(Data items)
# # # # #

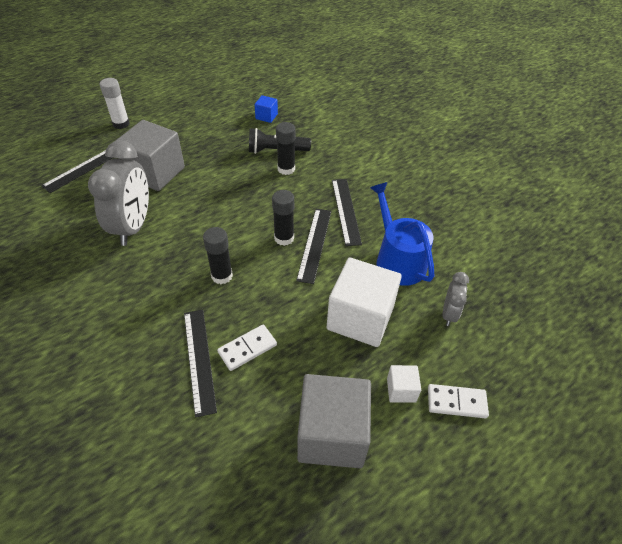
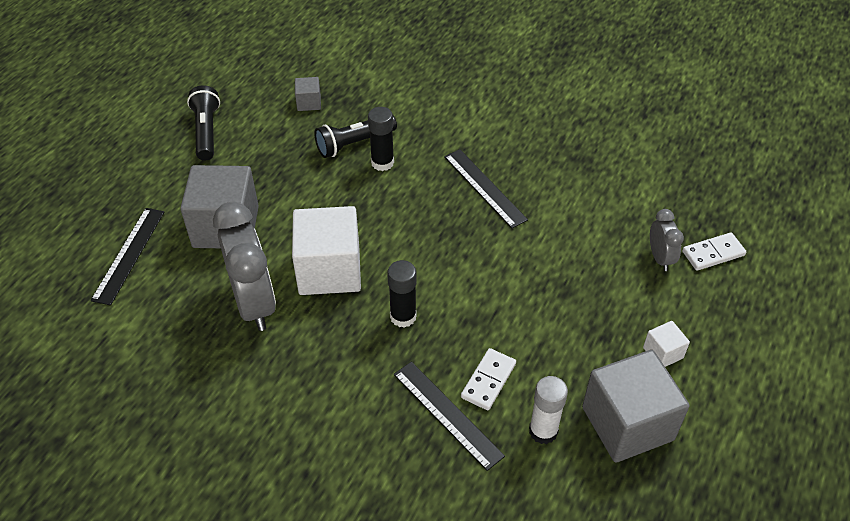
camera: 25 degrees left, 0 degrees up
(121, 124) = (126, 179): white glue stick -> white glue stick (543, 431)
(190, 112) = (206, 131): none -> black flashlight
(266, 116) = (309, 103): blue cube -> grey cube
(284, 238) = (439, 246): black glue stick -> none
(314, 244) = (478, 239): black ruler -> none
(360, 318) = (578, 299): white cube -> white cube (329, 270)
(397, 260) = (575, 221): blue watering can -> none
(456, 402) = (718, 341): white domino -> white domino (713, 253)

# # # # #

» WORK ORDER:
Count the lines in the entries where the string "stick" appears, and report only the number.

» REPLY TO THE TASK:
2